> **Task input**
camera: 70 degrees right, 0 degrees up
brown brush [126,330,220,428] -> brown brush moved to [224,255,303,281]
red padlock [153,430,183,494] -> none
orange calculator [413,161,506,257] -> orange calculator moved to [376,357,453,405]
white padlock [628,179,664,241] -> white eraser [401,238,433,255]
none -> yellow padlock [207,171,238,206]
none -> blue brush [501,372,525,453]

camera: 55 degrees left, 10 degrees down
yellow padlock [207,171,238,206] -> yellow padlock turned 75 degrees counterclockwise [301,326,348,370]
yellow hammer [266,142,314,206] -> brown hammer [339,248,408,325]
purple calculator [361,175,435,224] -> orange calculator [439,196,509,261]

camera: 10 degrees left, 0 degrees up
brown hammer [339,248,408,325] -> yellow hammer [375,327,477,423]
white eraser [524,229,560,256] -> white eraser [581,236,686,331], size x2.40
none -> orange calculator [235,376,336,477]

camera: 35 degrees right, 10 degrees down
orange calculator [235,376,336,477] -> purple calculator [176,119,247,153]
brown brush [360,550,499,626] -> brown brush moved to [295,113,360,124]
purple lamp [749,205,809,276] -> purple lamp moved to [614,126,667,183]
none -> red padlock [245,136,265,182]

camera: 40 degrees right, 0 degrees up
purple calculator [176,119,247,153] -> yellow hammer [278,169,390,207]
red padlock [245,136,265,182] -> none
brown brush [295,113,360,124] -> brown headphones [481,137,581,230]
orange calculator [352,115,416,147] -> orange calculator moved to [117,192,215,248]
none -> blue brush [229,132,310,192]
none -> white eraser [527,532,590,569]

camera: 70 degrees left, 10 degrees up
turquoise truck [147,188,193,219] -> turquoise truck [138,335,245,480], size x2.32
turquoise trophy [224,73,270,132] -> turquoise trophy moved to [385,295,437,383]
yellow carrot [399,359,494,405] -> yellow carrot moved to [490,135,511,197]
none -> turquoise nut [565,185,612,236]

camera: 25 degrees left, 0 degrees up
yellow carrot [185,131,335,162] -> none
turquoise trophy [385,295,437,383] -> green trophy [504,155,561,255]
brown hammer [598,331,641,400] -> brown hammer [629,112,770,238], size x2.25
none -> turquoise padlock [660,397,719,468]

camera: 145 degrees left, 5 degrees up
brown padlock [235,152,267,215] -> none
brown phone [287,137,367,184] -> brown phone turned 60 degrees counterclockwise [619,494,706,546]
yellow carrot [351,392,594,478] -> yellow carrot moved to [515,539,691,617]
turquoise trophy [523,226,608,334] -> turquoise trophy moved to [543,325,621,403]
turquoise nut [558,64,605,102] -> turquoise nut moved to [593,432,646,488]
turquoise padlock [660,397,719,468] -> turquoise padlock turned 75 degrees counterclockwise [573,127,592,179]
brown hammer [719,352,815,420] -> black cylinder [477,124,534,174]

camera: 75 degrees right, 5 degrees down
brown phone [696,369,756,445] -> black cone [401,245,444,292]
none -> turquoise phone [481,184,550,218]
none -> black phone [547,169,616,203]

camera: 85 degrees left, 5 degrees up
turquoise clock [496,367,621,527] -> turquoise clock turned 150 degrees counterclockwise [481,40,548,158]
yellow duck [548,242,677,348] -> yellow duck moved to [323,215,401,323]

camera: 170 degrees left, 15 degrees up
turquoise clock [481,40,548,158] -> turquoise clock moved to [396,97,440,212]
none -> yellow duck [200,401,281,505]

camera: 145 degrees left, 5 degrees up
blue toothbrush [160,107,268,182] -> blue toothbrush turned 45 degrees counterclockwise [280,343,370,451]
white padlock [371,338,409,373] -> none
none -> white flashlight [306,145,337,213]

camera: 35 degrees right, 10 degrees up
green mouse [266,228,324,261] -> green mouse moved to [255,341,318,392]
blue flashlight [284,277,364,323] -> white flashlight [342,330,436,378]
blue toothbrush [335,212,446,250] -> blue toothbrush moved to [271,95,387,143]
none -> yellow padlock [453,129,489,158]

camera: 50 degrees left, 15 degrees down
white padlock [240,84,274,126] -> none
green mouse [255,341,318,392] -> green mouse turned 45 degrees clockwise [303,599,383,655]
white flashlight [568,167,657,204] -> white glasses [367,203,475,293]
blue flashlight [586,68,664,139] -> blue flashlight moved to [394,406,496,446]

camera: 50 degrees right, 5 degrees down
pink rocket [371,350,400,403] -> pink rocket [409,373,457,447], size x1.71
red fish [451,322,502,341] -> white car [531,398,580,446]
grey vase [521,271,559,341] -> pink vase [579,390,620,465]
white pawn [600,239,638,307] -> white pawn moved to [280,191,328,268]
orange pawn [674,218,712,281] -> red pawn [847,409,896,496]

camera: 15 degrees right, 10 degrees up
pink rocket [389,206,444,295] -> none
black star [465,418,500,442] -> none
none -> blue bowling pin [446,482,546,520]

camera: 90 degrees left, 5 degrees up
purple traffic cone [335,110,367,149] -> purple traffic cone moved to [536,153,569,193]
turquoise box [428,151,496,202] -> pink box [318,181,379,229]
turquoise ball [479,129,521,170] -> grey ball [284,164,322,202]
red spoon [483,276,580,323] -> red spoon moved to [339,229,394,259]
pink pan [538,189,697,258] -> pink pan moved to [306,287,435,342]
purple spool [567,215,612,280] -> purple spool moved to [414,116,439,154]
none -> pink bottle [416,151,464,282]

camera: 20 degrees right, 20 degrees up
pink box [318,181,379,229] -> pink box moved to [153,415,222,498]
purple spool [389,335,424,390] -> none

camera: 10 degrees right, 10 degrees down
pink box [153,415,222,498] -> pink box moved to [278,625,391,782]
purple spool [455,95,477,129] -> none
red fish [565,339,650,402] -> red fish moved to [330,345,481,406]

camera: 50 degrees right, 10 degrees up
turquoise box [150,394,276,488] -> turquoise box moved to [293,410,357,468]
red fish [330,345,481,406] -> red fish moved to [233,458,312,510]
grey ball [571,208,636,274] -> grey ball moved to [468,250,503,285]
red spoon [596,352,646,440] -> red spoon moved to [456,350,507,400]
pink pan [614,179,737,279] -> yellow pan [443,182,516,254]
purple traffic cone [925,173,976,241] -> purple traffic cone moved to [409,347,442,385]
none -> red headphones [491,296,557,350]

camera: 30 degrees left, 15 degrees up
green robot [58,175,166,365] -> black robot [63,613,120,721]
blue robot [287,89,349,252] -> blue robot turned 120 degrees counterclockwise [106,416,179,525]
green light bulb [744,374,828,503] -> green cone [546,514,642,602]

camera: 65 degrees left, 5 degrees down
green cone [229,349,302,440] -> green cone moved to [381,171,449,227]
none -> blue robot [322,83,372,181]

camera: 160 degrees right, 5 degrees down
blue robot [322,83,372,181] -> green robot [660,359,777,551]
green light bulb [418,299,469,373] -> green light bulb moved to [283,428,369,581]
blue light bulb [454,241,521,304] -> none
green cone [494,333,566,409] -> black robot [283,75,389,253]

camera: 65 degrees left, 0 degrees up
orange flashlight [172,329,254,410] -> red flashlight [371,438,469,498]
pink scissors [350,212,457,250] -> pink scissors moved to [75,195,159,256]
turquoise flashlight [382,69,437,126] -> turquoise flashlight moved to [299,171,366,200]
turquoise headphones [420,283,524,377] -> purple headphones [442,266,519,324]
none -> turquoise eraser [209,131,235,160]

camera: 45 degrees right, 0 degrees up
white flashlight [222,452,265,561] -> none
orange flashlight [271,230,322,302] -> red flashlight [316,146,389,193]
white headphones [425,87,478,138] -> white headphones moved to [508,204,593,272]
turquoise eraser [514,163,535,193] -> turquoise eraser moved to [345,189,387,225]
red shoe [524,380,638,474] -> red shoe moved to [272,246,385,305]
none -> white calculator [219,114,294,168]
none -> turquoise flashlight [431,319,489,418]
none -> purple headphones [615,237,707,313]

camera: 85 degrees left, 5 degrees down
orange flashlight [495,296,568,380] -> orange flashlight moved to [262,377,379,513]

> **Your instructions**
Find and copy each line in the material above where the string "bulb" occurs.

> **Answer to this task**
green light bulb [744,374,828,503] -> green cone [546,514,642,602]
green light bulb [418,299,469,373] -> green light bulb moved to [283,428,369,581]
blue light bulb [454,241,521,304] -> none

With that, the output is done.